- _SUPPLIED RECORDS_:
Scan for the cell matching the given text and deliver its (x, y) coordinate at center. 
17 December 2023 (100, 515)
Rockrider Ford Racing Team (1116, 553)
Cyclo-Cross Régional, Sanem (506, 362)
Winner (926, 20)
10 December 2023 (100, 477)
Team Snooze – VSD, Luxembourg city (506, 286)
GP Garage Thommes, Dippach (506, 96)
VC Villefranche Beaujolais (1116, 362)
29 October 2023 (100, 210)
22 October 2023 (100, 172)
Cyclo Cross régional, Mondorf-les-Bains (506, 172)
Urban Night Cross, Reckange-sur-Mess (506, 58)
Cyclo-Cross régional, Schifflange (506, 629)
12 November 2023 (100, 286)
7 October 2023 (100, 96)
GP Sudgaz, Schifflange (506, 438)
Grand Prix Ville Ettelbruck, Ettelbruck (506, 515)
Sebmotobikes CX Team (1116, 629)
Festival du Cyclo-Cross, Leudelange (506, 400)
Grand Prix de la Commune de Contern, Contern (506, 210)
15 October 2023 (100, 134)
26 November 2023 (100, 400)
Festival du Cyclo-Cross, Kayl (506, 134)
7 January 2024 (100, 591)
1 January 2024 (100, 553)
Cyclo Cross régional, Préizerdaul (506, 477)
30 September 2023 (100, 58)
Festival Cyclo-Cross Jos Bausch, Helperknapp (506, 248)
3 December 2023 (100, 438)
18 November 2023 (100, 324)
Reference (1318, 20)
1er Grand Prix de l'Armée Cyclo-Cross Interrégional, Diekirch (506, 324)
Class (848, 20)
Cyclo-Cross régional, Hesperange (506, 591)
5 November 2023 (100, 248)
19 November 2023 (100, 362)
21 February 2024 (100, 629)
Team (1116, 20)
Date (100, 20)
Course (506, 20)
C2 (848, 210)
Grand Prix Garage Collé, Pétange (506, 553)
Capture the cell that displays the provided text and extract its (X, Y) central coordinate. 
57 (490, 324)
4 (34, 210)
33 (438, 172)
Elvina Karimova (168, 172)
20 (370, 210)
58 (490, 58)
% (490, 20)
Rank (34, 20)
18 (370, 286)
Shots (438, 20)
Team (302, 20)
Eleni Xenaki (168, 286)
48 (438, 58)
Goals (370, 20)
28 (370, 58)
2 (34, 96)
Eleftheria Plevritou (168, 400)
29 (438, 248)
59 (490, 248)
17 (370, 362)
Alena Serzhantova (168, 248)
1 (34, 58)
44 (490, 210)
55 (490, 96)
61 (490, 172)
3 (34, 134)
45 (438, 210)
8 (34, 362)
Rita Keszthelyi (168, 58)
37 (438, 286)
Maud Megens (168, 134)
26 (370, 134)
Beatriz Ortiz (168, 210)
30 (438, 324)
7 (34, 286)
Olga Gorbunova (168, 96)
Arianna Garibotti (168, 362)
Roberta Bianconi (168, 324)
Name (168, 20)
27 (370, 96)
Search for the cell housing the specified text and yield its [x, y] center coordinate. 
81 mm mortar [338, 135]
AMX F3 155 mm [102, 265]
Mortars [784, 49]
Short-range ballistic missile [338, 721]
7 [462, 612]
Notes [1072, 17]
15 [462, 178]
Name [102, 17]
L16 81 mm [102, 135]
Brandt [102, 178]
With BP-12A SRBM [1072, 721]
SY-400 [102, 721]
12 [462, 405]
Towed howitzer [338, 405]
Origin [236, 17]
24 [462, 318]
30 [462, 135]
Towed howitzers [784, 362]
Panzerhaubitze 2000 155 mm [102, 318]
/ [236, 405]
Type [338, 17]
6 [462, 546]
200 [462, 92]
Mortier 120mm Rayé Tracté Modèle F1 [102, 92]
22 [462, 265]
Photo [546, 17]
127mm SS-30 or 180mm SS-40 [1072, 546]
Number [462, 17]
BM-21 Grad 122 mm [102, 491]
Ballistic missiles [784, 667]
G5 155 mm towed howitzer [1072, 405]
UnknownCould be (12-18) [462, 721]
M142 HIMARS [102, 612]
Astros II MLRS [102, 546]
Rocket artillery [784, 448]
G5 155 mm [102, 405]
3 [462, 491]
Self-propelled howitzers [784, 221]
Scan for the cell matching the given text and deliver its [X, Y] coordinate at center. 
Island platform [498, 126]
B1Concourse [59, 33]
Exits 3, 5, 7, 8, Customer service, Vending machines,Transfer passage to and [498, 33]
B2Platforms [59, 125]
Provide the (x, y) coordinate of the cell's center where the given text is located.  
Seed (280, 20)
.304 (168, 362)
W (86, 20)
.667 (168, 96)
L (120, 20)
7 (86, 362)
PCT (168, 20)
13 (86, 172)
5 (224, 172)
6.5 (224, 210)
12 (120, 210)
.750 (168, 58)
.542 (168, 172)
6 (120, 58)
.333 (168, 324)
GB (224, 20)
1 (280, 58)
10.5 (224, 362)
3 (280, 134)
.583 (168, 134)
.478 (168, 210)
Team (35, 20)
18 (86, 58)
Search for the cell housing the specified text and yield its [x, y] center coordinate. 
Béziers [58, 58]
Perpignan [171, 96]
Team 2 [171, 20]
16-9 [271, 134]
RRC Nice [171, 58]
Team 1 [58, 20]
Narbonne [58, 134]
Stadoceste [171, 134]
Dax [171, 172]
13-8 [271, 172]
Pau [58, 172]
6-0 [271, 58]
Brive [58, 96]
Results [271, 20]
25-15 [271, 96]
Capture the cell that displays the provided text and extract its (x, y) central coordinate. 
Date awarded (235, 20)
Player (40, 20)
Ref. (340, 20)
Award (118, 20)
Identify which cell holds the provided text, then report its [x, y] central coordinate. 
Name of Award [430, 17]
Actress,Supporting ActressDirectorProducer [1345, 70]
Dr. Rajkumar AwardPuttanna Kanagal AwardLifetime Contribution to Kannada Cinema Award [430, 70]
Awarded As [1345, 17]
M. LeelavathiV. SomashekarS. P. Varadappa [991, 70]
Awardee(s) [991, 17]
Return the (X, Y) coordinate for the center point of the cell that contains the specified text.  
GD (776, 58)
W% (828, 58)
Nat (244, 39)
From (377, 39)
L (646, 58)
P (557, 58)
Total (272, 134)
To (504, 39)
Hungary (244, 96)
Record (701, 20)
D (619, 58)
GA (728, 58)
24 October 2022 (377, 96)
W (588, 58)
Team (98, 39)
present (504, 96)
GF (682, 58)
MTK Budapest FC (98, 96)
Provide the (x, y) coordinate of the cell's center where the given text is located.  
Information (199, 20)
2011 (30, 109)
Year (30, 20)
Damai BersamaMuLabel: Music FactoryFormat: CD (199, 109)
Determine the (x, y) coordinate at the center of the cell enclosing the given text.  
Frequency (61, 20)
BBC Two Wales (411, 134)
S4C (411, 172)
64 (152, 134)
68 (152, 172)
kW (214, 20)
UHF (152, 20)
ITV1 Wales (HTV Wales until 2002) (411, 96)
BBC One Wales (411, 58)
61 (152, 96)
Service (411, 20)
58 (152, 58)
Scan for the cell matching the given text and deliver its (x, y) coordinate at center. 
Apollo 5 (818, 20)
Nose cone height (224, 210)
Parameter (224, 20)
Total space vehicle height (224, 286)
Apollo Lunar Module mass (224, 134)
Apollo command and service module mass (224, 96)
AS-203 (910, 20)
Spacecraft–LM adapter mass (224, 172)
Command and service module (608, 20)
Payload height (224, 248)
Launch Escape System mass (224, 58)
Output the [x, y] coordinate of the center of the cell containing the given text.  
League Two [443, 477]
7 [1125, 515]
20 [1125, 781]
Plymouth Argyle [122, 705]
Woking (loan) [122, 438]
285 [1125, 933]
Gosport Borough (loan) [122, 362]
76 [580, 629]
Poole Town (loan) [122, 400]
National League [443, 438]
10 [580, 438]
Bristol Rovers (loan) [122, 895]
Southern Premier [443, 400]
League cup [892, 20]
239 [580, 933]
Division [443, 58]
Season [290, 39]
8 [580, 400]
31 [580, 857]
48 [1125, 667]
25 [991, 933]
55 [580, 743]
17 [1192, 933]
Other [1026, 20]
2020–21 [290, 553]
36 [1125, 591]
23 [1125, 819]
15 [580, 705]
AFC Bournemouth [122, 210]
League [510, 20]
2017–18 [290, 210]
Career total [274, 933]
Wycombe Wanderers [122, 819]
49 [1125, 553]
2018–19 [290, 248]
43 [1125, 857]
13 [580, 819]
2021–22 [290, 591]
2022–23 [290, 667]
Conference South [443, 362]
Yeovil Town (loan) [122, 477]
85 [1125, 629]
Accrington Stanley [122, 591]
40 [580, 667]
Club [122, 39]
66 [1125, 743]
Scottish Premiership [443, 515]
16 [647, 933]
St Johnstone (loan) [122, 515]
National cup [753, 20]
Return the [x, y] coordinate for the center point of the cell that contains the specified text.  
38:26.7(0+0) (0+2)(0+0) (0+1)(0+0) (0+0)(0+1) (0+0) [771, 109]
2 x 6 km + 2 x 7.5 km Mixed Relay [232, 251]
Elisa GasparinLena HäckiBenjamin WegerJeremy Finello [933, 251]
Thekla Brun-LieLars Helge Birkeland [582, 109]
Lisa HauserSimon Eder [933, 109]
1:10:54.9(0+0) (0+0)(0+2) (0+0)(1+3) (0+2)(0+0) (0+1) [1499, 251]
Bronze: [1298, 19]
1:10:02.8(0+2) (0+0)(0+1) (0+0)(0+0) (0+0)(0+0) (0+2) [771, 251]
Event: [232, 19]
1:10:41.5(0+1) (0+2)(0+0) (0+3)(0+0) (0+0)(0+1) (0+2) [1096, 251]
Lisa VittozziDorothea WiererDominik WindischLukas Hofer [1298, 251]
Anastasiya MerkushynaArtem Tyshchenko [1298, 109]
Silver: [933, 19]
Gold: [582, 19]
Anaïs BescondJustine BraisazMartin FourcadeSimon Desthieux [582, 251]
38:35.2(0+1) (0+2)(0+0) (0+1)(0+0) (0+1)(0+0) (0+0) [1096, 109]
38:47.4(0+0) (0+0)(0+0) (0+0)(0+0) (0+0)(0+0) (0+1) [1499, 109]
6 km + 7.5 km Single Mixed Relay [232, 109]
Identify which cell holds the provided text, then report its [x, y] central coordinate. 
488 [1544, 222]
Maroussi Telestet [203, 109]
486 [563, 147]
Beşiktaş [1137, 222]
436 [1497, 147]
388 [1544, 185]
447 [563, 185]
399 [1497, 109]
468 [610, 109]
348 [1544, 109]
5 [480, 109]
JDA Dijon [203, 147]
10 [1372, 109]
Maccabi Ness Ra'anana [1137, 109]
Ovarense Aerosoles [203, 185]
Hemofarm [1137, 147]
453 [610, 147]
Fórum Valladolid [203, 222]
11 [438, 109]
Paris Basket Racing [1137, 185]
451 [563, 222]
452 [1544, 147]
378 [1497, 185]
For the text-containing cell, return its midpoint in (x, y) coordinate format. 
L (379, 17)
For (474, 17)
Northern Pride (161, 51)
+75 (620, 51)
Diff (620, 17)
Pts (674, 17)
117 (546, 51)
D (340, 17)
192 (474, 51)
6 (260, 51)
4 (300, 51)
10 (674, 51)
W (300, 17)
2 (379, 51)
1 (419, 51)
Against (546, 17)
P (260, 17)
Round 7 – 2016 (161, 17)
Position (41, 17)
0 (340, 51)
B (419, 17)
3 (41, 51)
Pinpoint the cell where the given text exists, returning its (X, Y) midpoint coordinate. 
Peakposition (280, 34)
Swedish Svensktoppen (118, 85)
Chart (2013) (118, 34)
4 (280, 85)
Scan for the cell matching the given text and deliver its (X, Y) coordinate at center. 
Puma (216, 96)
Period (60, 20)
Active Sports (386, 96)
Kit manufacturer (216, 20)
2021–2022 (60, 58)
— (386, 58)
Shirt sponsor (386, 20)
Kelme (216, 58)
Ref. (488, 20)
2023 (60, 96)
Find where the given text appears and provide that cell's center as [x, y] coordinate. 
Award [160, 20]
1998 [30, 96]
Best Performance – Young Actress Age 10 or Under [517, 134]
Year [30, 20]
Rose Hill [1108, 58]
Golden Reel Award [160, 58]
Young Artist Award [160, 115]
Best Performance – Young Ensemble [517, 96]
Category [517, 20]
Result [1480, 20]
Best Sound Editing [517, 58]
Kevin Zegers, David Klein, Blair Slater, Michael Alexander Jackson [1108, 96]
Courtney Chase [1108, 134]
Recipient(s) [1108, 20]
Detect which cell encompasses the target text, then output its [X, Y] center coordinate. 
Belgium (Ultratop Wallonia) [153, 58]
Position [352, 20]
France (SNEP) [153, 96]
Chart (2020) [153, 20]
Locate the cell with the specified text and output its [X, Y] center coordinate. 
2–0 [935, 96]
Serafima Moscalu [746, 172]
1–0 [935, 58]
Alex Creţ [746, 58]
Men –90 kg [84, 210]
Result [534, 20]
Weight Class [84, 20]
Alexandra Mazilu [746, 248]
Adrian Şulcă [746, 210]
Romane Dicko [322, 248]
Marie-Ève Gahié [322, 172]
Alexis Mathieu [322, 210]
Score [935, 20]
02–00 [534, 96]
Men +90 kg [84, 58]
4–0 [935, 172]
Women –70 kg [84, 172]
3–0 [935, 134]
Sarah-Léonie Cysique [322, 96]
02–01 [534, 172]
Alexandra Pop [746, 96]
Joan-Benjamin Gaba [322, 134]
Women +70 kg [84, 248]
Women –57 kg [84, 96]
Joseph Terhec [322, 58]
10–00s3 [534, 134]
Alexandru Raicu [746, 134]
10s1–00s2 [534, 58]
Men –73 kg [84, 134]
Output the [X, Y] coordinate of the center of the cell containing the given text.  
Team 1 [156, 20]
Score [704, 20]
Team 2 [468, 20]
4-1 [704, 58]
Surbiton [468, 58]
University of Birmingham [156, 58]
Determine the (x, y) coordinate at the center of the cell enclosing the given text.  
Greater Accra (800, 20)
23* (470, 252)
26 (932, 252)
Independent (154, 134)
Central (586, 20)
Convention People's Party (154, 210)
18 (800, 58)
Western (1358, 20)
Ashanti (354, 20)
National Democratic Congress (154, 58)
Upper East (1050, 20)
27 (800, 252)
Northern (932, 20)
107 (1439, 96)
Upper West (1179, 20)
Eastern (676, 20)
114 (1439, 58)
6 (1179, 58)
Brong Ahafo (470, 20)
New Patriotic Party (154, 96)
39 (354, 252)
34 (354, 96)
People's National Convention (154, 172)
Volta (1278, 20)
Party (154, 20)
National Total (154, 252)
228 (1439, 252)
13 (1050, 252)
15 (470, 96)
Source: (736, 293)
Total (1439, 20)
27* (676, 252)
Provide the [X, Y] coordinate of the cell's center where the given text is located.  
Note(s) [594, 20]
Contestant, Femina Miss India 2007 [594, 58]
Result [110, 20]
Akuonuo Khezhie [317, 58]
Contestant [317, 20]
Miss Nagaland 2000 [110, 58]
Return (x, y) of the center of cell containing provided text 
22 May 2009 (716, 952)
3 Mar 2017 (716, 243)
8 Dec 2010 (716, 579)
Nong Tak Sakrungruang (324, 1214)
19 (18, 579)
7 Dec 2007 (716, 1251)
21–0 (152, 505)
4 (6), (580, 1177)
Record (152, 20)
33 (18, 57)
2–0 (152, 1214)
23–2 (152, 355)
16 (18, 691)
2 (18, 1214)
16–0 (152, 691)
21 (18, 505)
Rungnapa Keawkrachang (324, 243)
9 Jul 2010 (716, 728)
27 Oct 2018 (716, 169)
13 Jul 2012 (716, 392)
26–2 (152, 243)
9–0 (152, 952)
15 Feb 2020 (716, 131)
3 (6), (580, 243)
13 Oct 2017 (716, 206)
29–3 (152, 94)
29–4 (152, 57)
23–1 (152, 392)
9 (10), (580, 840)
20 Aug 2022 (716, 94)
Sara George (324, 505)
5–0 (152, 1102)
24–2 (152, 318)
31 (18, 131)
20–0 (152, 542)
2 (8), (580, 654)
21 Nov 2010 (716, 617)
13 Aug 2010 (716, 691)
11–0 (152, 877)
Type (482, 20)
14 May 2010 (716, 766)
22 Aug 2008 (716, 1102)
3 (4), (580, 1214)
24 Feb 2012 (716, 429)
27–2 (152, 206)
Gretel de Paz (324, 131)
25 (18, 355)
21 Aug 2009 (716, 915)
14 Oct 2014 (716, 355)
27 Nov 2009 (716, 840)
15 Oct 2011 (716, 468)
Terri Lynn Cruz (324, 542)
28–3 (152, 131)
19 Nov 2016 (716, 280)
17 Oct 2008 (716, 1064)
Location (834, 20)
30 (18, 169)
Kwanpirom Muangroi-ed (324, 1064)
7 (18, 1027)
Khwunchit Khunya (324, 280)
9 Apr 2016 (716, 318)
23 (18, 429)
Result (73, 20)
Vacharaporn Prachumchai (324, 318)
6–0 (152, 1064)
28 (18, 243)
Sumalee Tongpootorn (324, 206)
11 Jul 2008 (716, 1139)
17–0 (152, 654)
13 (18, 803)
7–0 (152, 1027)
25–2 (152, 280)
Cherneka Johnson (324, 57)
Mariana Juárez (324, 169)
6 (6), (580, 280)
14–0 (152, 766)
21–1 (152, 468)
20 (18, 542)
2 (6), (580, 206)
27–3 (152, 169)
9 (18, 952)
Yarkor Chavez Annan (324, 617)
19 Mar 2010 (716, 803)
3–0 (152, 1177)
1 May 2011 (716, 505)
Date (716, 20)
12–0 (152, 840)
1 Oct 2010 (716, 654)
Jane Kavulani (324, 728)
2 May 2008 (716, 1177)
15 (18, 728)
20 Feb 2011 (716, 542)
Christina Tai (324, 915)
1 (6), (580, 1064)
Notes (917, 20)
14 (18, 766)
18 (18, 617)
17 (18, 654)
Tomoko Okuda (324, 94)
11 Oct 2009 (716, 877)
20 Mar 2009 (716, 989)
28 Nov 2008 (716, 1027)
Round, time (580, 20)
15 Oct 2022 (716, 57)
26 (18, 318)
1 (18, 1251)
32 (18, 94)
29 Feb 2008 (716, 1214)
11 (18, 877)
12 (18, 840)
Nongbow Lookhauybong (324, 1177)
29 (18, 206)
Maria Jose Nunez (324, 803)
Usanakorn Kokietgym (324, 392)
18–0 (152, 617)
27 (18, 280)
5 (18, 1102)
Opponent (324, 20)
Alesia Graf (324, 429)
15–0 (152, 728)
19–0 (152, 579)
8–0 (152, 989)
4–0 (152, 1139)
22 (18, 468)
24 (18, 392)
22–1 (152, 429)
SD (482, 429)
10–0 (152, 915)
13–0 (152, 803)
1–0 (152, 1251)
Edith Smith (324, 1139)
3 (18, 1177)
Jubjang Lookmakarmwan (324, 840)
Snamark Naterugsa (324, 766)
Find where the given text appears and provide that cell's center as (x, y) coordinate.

- _EXERCISE BRIEF_:
Output the lines that run from the start of the records through the line containing "37 (438, 286)", both ends included, reproducing each one exactly.

- _ANSWER TO THE TASK_:
Scan for the cell matching the given text and deliver its (x, y) coordinate at center. 
17 December 2023 (100, 515)
Rockrider Ford Racing Team (1116, 553)
Cyclo-Cross Régional, Sanem (506, 362)
Winner (926, 20)
10 December 2023 (100, 477)
Team Snooze – VSD, Luxembourg city (506, 286)
GP Garage Thommes, Dippach (506, 96)
VC Villefranche Beaujolais (1116, 362)
29 October 2023 (100, 210)
22 October 2023 (100, 172)
Cyclo Cross régional, Mondorf-les-Bains (506, 172)
Urban Night Cross, Reckange-sur-Mess (506, 58)
Cyclo-Cross régional, Schifflange (506, 629)
12 November 2023 (100, 286)
7 October 2023 (100, 96)
GP Sudgaz, Schifflange (506, 438)
Grand Prix Ville Ettelbruck, Ettelbruck (506, 515)
Sebmotobikes CX Team (1116, 629)
Festival du Cyclo-Cross, Leudelange (506, 400)
Grand Prix de la Commune de Contern, Contern (506, 210)
15 October 2023 (100, 134)
26 November 2023 (100, 400)
Festival du Cyclo-Cross, Kayl (506, 134)
7 January 2024 (100, 591)
1 January 2024 (100, 553)
Cyclo Cross régional, Préizerdaul (506, 477)
30 September 2023 (100, 58)
Festival Cyclo-Cross Jos Bausch, Helperknapp (506, 248)
3 December 2023 (100, 438)
18 November 2023 (100, 324)
Reference (1318, 20)
1er Grand Prix de l'Armée Cyclo-Cross Interrégional, Diekirch (506, 324)
Class (848, 20)
Cyclo-Cross régional, Hesperange (506, 591)
5 November 2023 (100, 248)
19 November 2023 (100, 362)
21 February 2024 (100, 629)
Team (1116, 20)
Date (100, 20)
Course (506, 20)
C2 (848, 210)
Grand Prix Garage Collé, Pétange (506, 553)
Capture the cell that displays the provided text and extract its (X, Y) central coordinate. 
57 (490, 324)
4 (34, 210)
33 (438, 172)
Elvina Karimova (168, 172)
20 (370, 210)
58 (490, 58)
% (490, 20)
Rank (34, 20)
18 (370, 286)
Shots (438, 20)
Team (302, 20)
Eleni Xenaki (168, 286)
48 (438, 58)
Goals (370, 20)
28 (370, 58)
2 (34, 96)
Eleftheria Plevritou (168, 400)
29 (438, 248)
59 (490, 248)
17 (370, 362)
Alena Serzhantova (168, 248)
1 (34, 58)
44 (490, 210)
55 (490, 96)
61 (490, 172)
3 (34, 134)
45 (438, 210)
8 (34, 362)
Rita Keszthelyi (168, 58)
37 (438, 286)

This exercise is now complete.